START Records provided

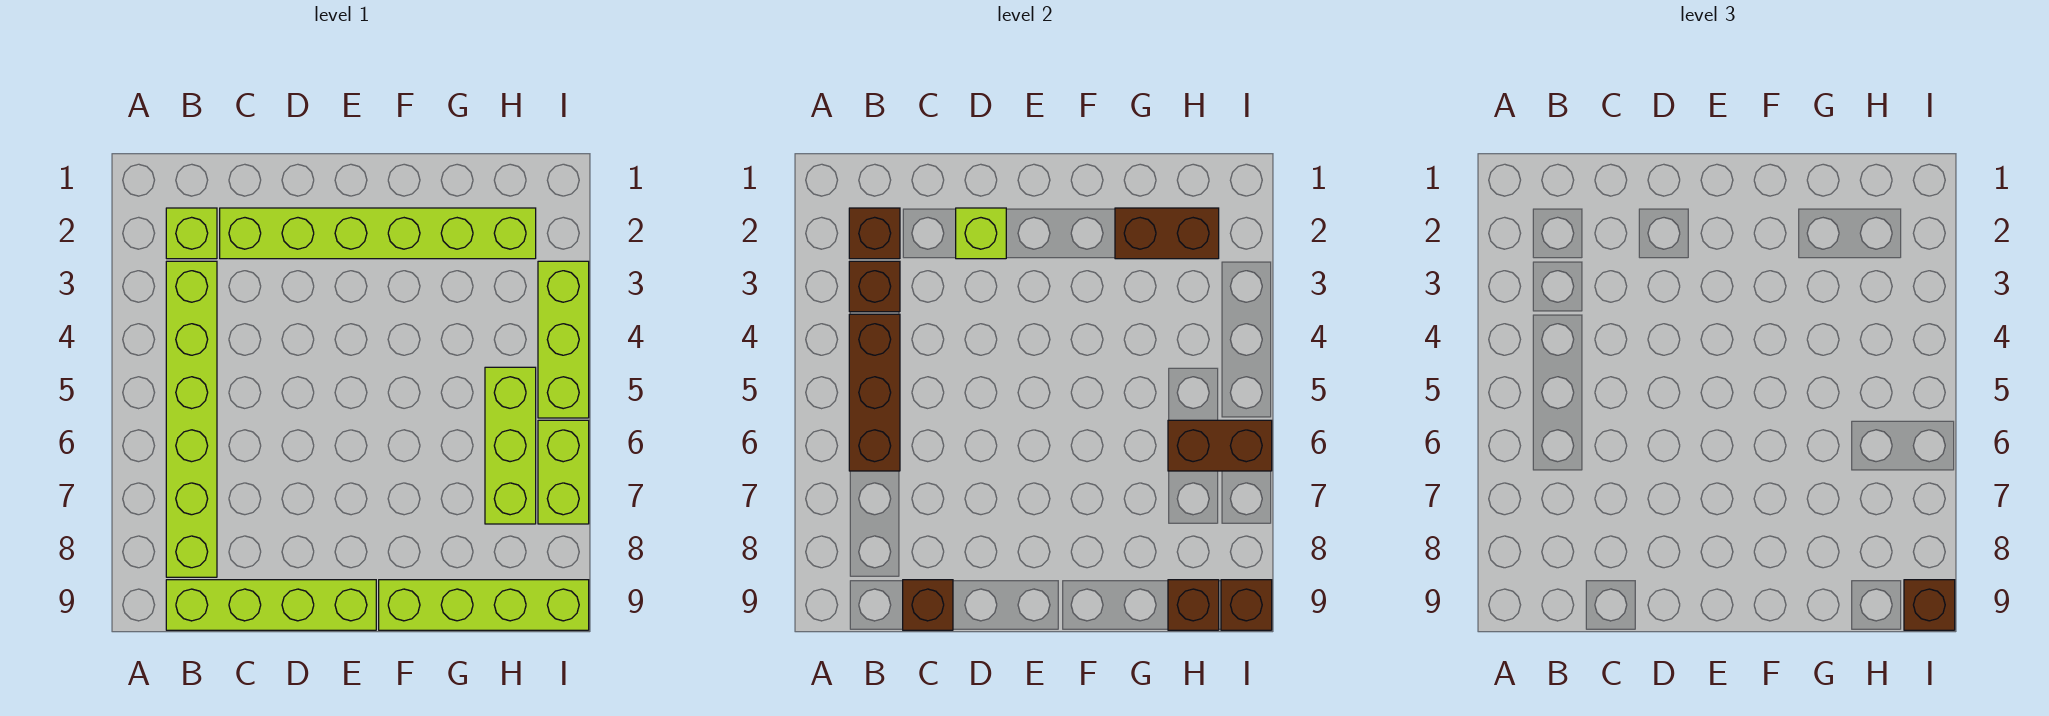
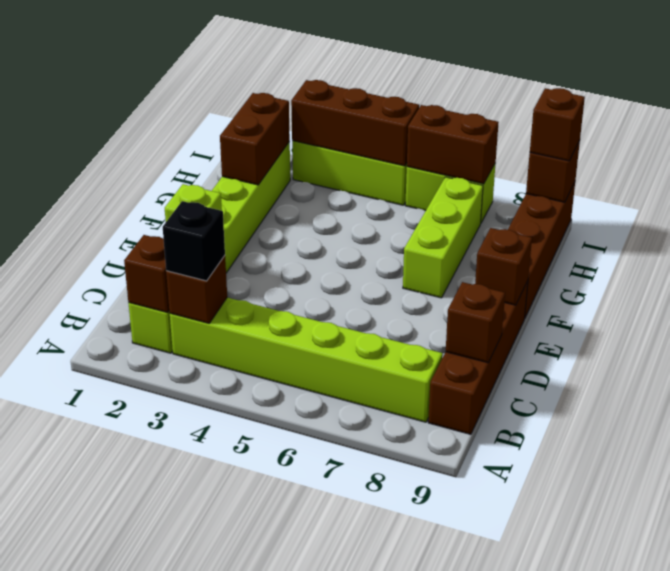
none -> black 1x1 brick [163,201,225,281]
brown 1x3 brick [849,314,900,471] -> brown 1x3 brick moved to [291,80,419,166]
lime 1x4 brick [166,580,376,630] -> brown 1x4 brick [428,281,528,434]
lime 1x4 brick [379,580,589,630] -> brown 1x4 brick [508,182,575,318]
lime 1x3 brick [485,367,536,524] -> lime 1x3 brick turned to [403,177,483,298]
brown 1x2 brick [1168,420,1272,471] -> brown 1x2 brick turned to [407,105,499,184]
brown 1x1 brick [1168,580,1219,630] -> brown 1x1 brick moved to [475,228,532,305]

END Records provided
START Records provided

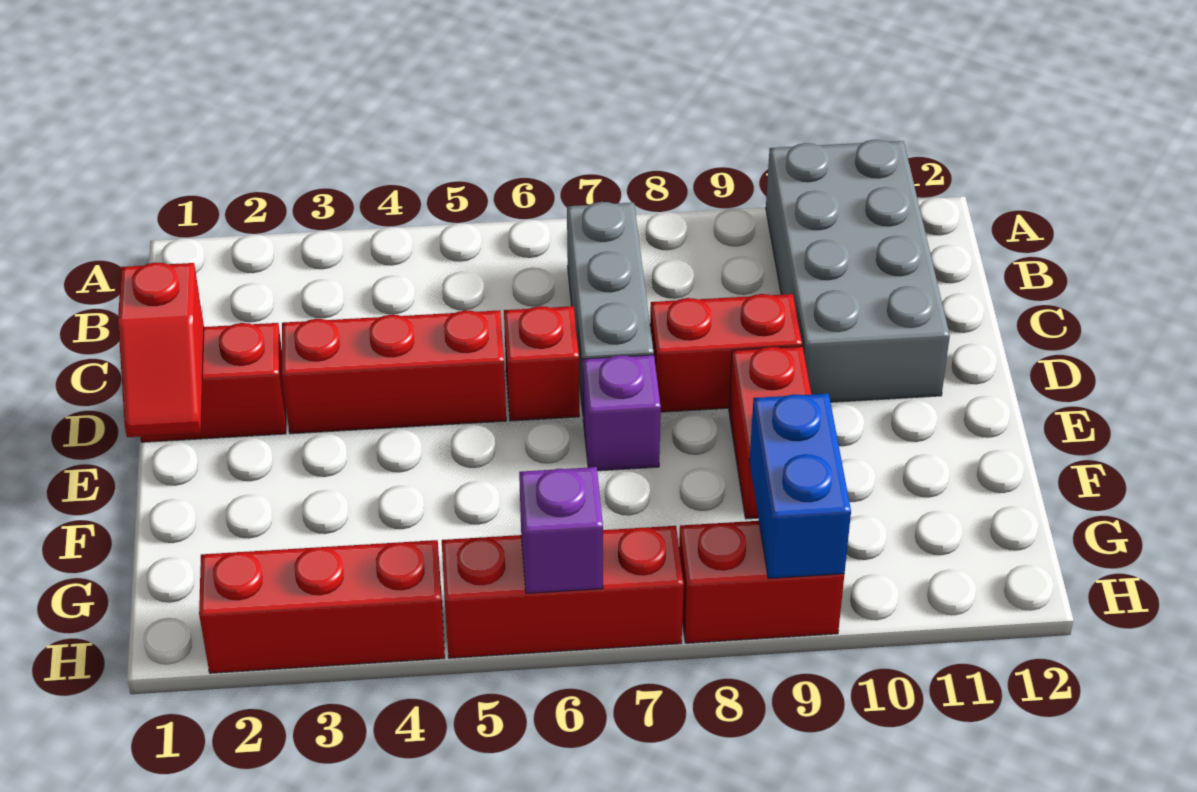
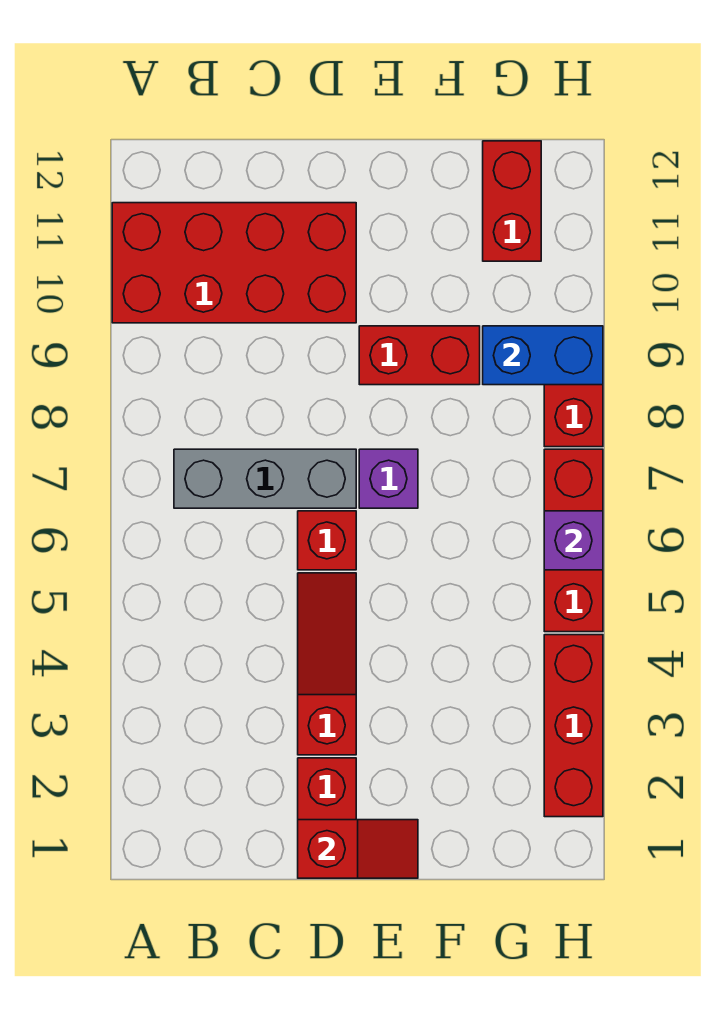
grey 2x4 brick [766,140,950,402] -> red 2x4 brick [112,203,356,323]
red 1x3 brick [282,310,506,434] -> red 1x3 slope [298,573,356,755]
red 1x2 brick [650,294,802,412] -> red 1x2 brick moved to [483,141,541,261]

END Records provided
START Records provided

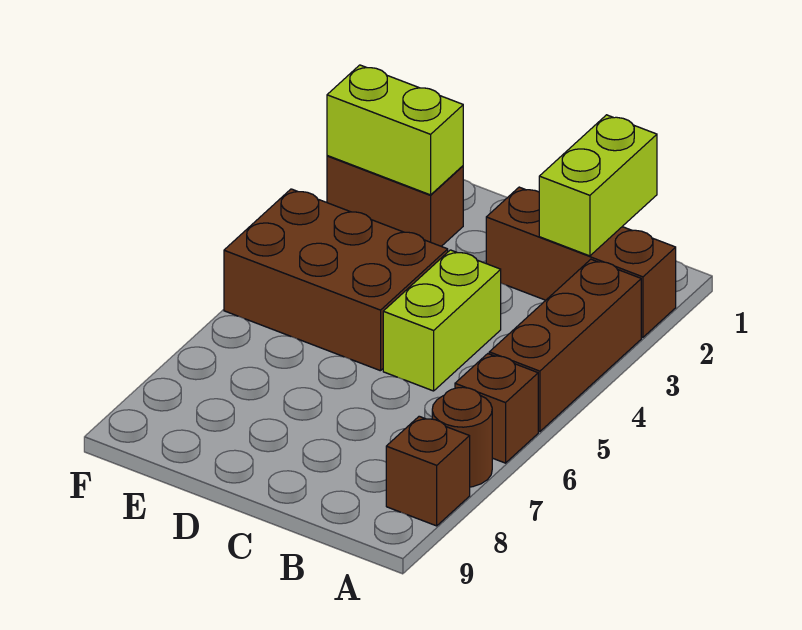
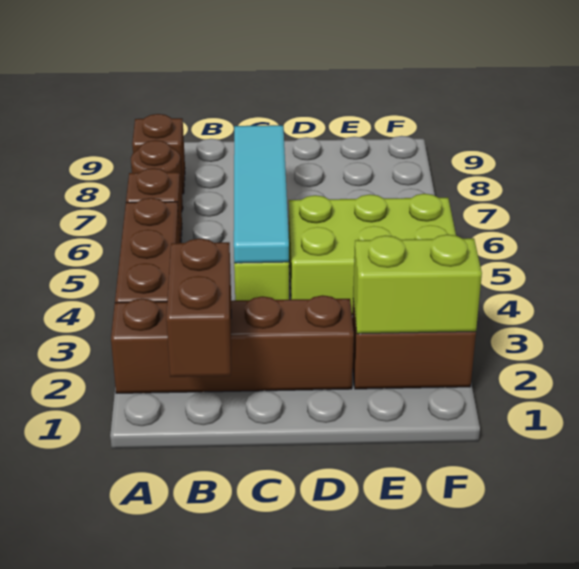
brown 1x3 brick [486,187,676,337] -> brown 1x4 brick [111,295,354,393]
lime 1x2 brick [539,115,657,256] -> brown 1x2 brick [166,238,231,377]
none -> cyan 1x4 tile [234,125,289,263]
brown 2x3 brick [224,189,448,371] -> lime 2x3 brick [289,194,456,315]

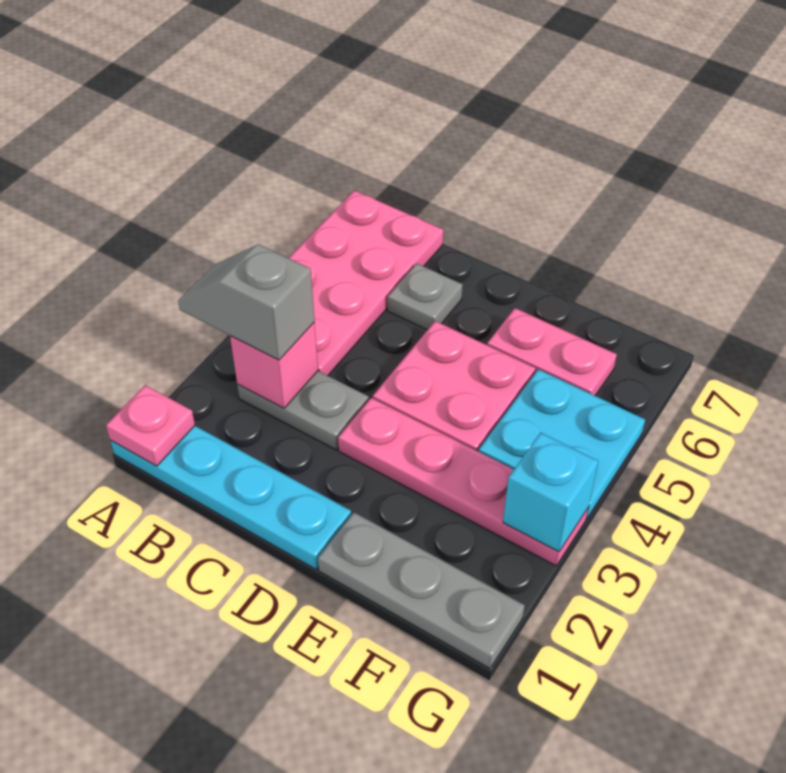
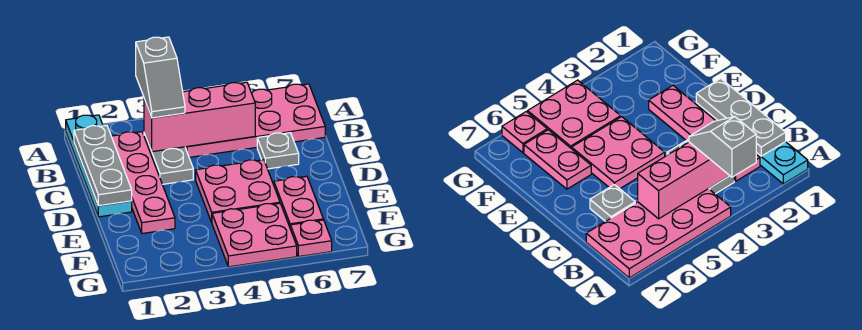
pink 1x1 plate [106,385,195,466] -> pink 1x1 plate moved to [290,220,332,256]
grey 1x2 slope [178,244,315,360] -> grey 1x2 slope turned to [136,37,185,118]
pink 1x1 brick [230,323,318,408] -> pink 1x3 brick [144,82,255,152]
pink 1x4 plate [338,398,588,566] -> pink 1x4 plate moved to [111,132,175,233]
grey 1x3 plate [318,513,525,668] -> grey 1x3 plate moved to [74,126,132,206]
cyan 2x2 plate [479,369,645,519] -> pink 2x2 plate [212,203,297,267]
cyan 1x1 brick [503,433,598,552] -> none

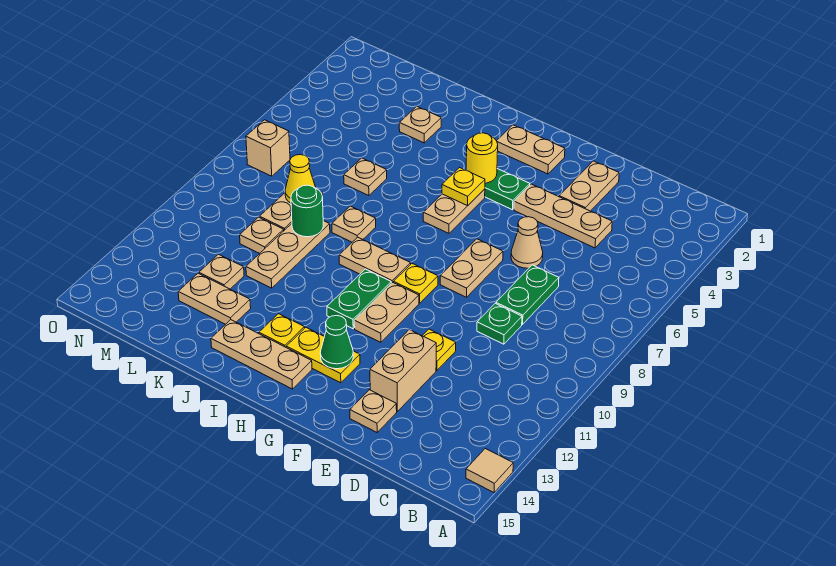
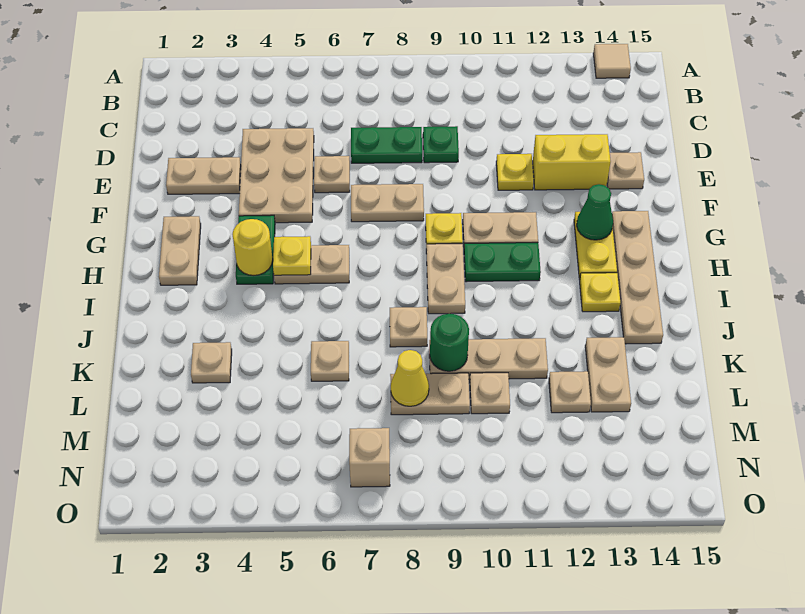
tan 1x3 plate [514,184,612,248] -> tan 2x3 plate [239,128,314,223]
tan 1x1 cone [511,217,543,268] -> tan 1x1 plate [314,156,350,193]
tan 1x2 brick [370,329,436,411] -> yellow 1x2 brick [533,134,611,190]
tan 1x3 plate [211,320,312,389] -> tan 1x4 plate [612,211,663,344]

END Records provided

Problem: Could you write out exactly the lines of the data above that run from the one holding "pink 1x4 plate [338,398,588,566]" to the one holding "tan 1x3 plate [211,320,312,389]", with both ends in and all pictures out?

Completed task:
pink 1x4 plate [338,398,588,566] -> pink 1x4 plate moved to [111,132,175,233]
grey 1x3 plate [318,513,525,668] -> grey 1x3 plate moved to [74,126,132,206]
cyan 2x2 plate [479,369,645,519] -> pink 2x2 plate [212,203,297,267]
cyan 1x1 brick [503,433,598,552] -> none

tan 1x3 plate [514,184,612,248] -> tan 2x3 plate [239,128,314,223]
tan 1x1 cone [511,217,543,268] -> tan 1x1 plate [314,156,350,193]
tan 1x2 brick [370,329,436,411] -> yellow 1x2 brick [533,134,611,190]
tan 1x3 plate [211,320,312,389] -> tan 1x4 plate [612,211,663,344]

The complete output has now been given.